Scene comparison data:
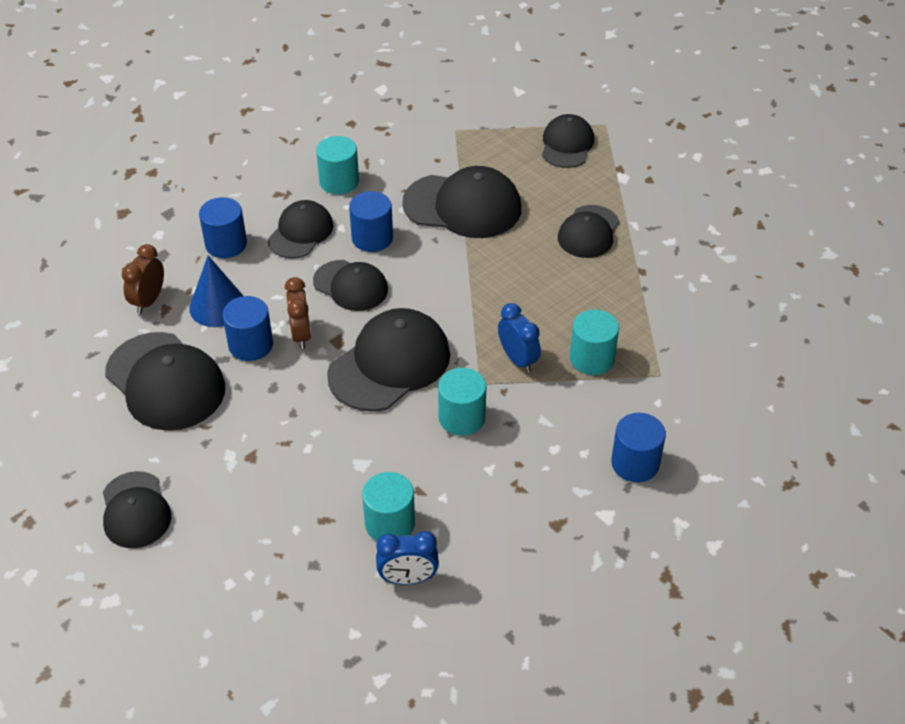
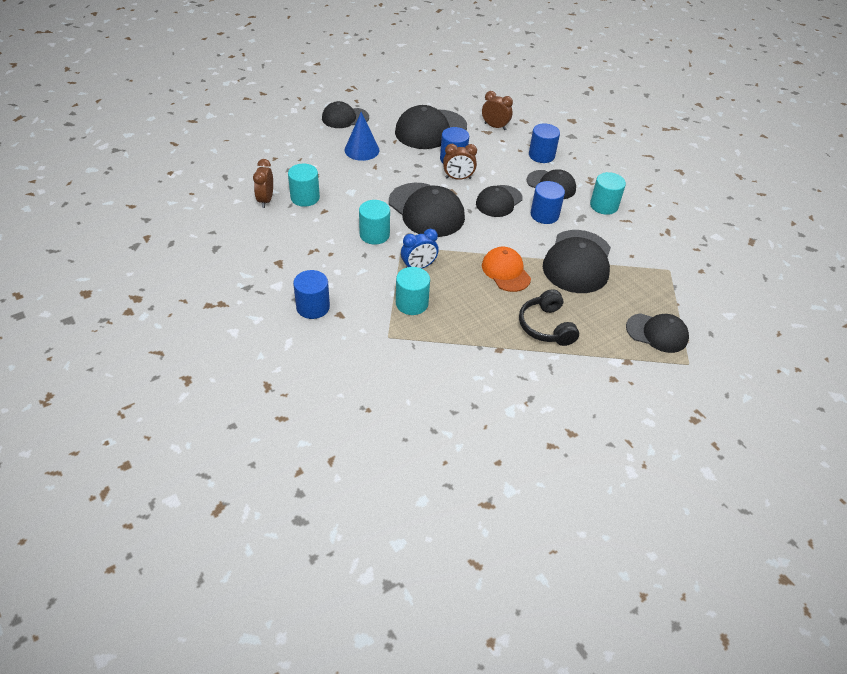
camera: 95 degrees right, 0 degrees up
(217, 306) = (487, 149): blue cone -> blue cone (362, 150)
(408, 578) = (266, 200): blue clock -> brown clock
(501, 271) = (506, 271): none -> orange cap
(588, 232) = (546, 326): black cap -> black headphones

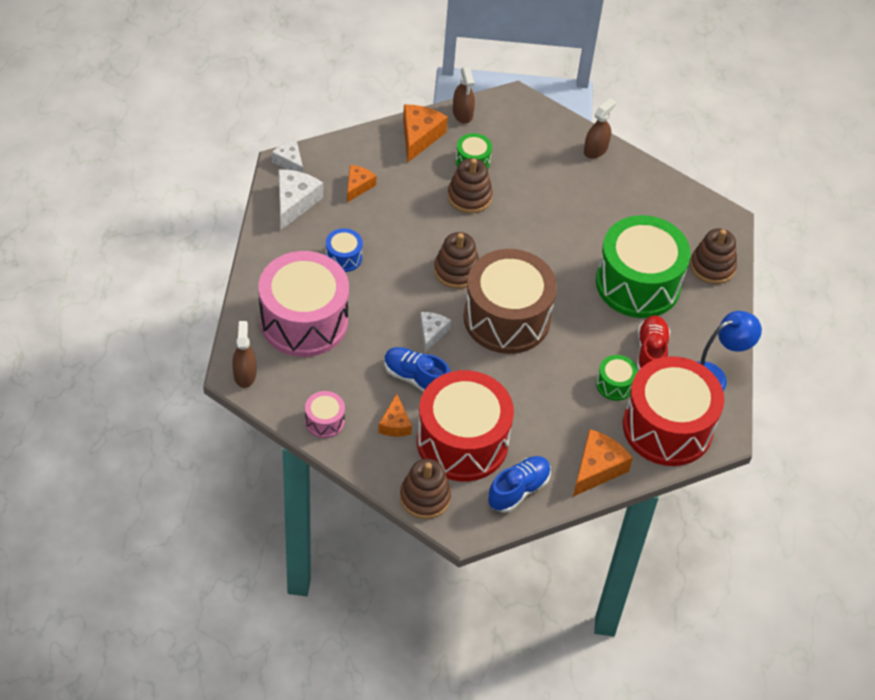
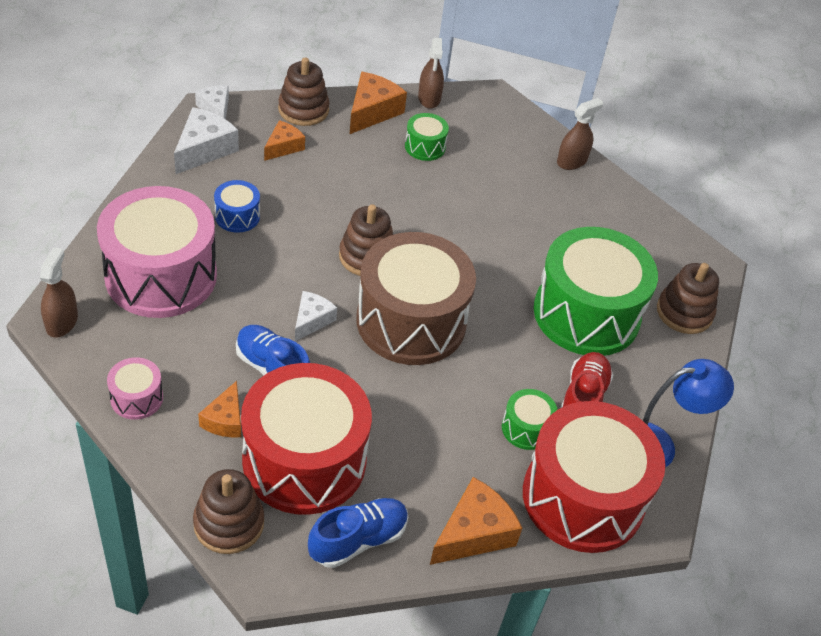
camera: 10 degrees right, 5 degrees down
(469, 196) = (409, 181): brown stacking toy -> brown stacking toy (303, 110)

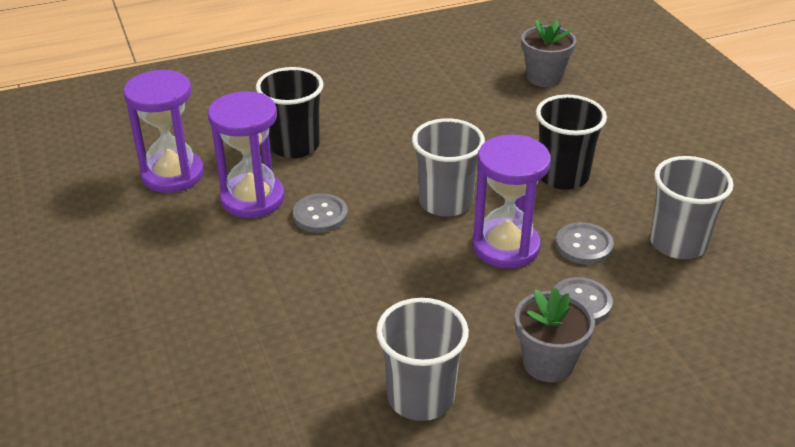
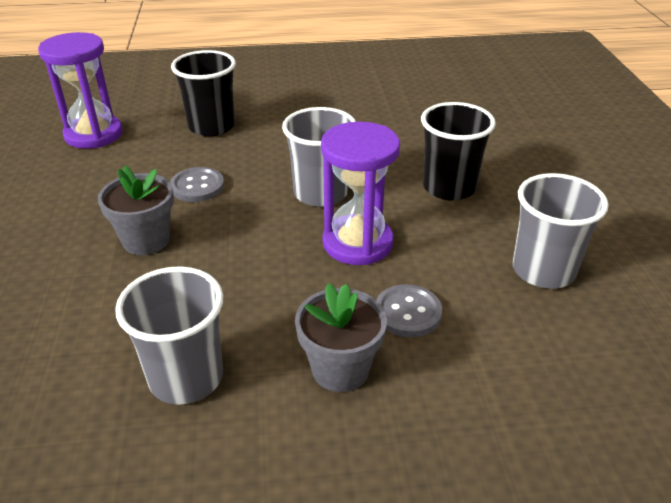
camera: 15 degrees right, 0 degrees up
(252, 198) = (147, 163): purple hourglass -> none
(544, 77) = (473, 101): grey flower pot -> grey flower pot (146, 240)
(584, 245) = (439, 255): grey button -> none

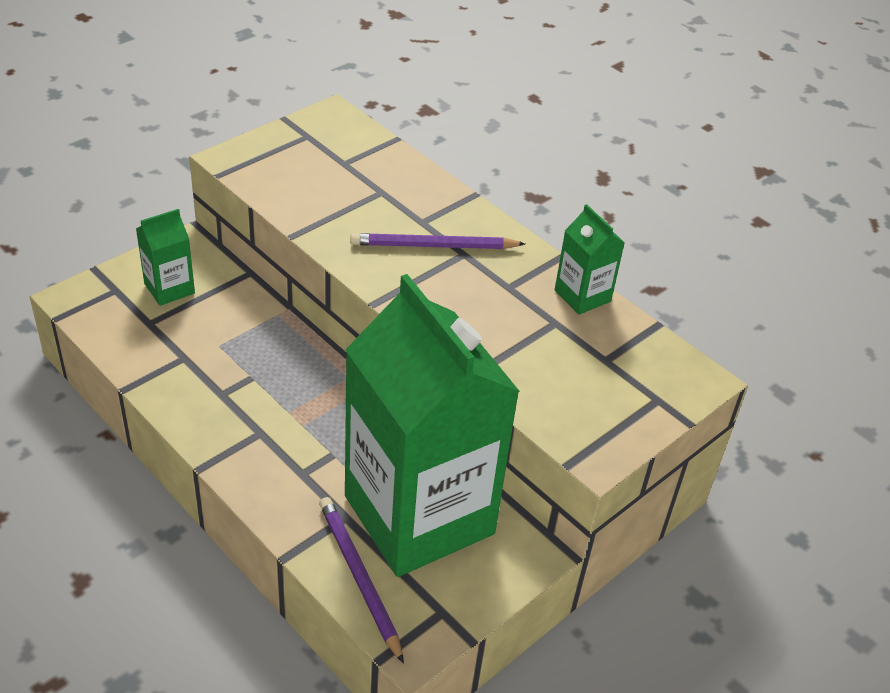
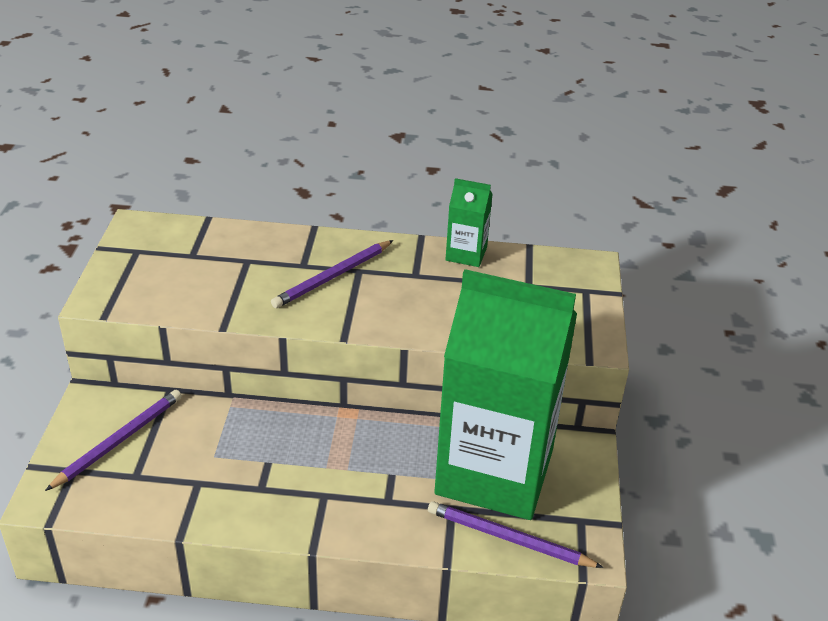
camera: 40 degrees left, 5 degrees down
(169, 288) = (119, 440): green carton -> purple pencil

Exercise
For the string "blue", give the number of lines in the entries that contain it, with no other words.

Answer for this exercise
2